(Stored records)
○ ○ ○ ○ ○
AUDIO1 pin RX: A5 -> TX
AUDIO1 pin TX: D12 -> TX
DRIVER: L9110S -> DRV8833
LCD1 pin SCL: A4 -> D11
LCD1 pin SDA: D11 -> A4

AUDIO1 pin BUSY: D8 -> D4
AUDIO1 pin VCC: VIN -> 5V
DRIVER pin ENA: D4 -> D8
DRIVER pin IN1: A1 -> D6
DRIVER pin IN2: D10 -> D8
○ ○ ○ ○ ○
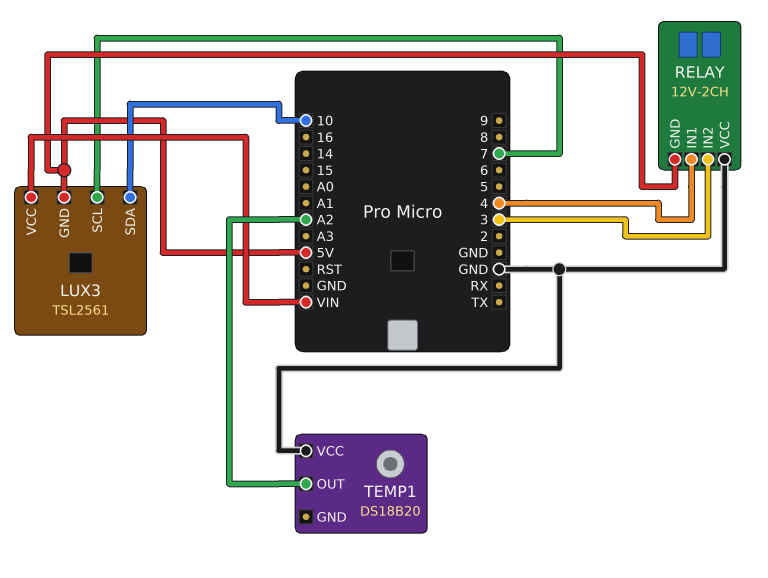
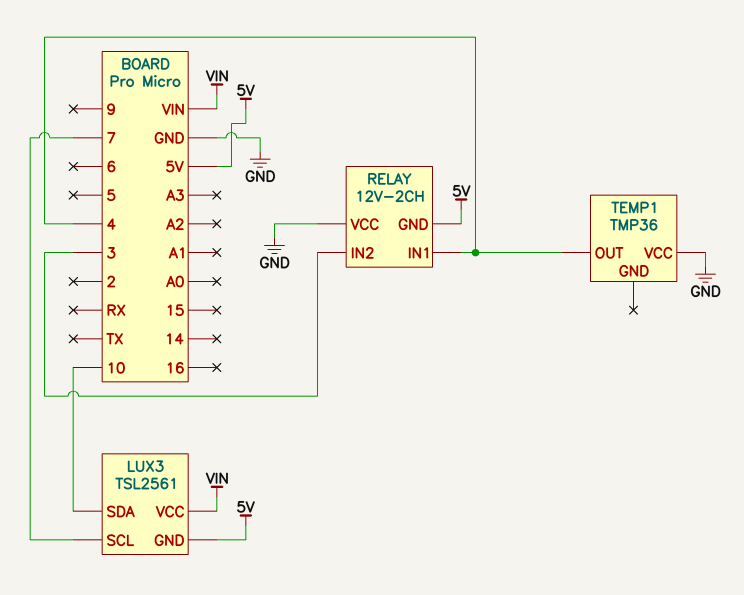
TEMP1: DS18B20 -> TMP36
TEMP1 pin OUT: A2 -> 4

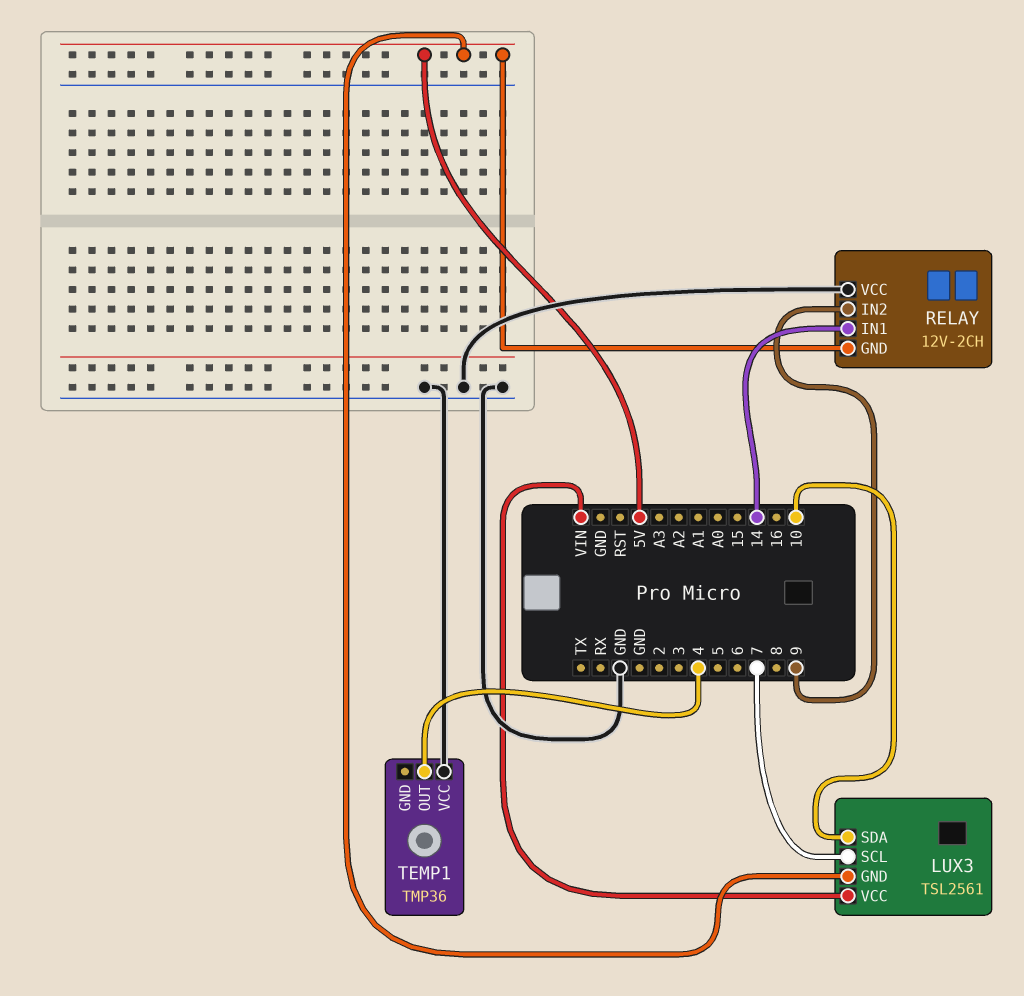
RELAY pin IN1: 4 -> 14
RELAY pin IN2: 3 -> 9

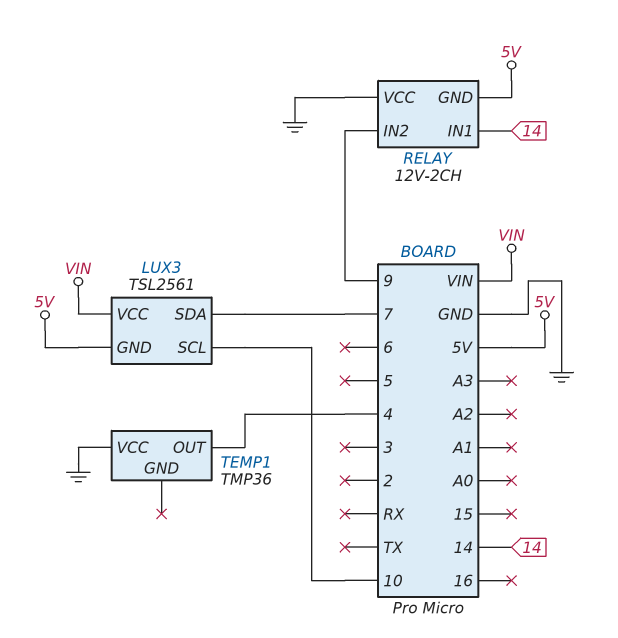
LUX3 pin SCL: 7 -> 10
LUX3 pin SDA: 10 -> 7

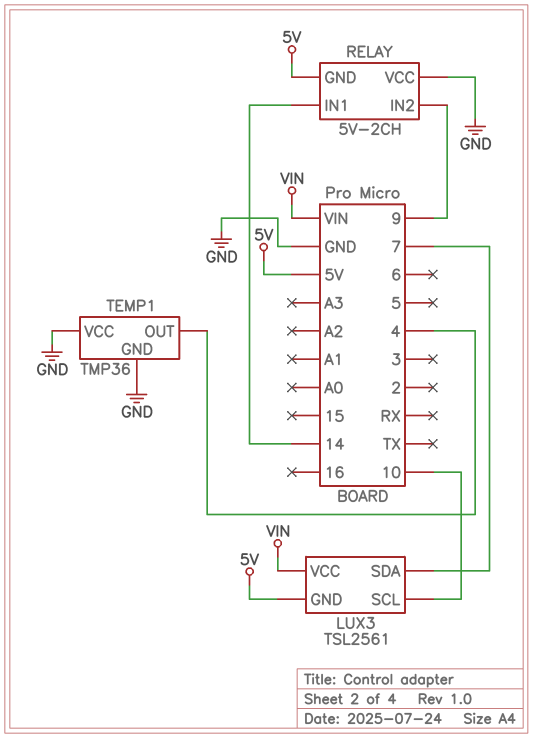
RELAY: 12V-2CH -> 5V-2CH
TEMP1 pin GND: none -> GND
○ ○ ○ ○ ○
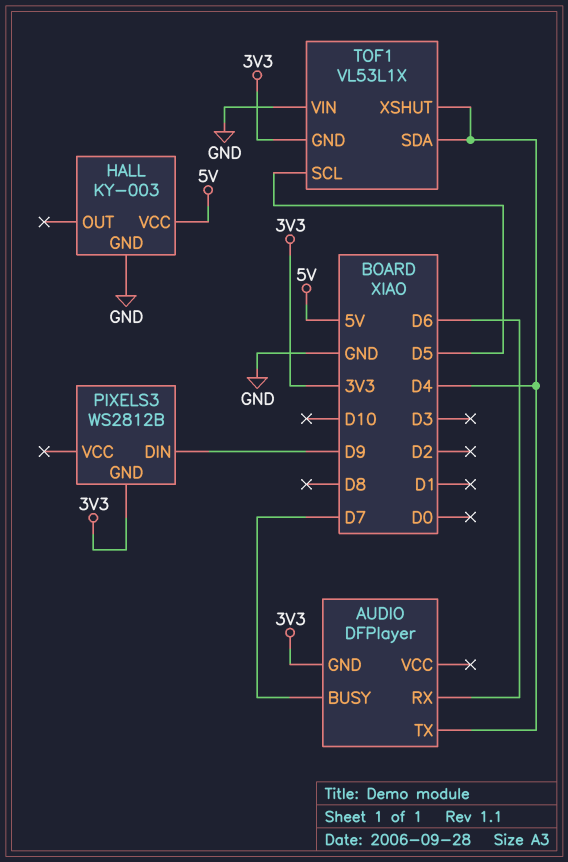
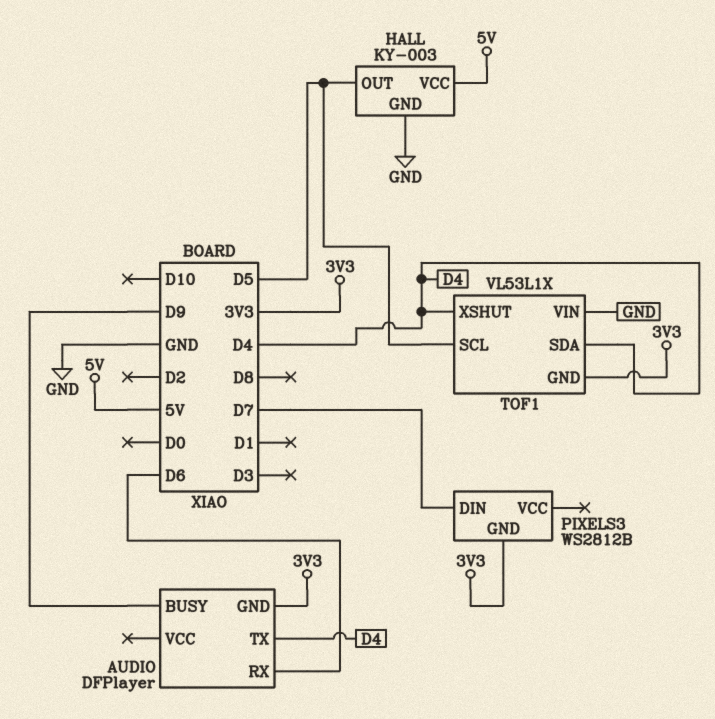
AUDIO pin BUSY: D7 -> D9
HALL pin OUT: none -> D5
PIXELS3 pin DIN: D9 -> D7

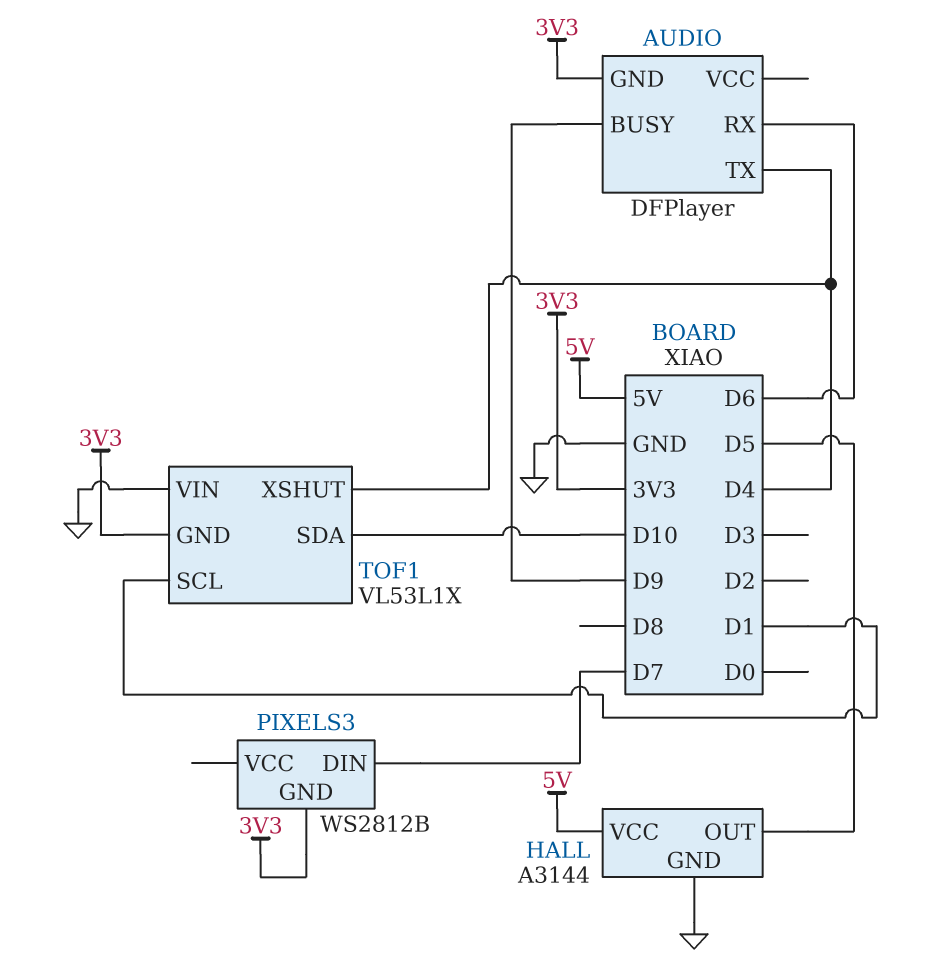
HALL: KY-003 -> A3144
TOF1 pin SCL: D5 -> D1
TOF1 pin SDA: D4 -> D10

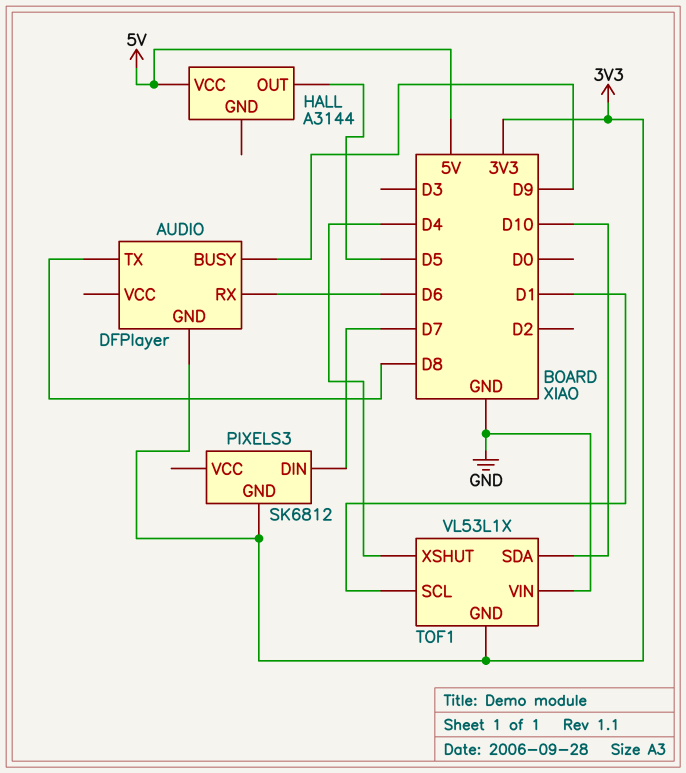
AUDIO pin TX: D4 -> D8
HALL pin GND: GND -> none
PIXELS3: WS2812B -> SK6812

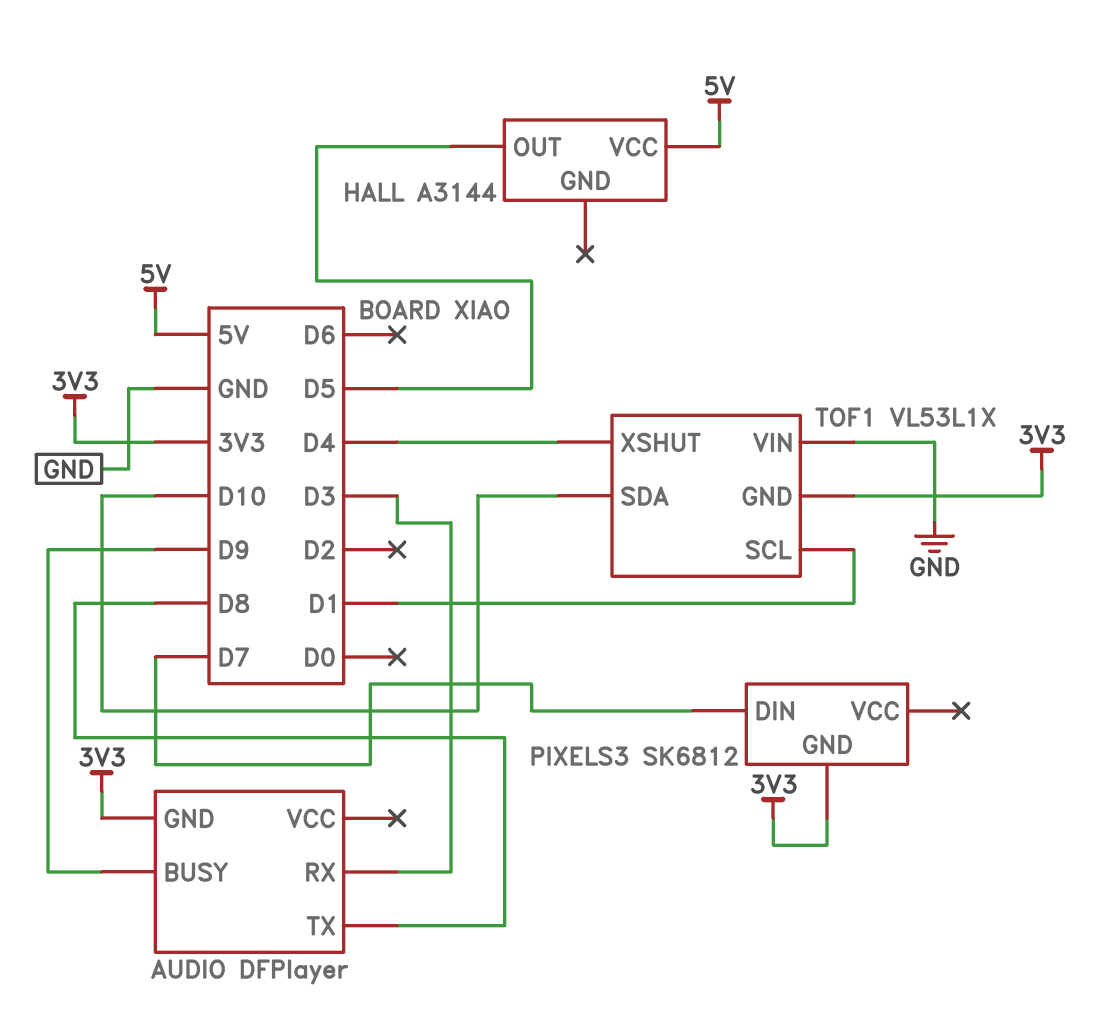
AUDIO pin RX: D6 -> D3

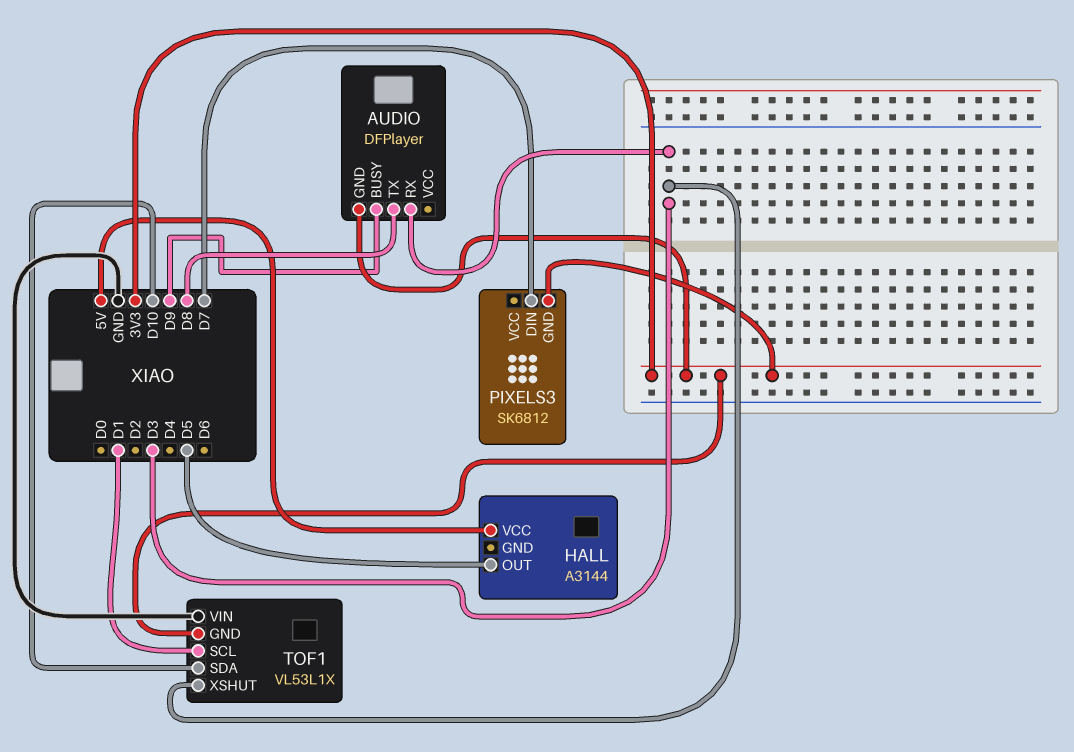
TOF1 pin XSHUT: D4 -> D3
○ ○ ○ ○ ○
About this exercise
Reproduce exactly the entries above, limited to the lines from the one with "AUDIO1 pin VCC: VIN -> 5V" through the one with "DRIVER pin IN2: D10 -> D8", both included.

Solution for this task
AUDIO1 pin VCC: VIN -> 5V
DRIVER pin ENA: D4 -> D8
DRIVER pin IN1: A1 -> D6
DRIVER pin IN2: D10 -> D8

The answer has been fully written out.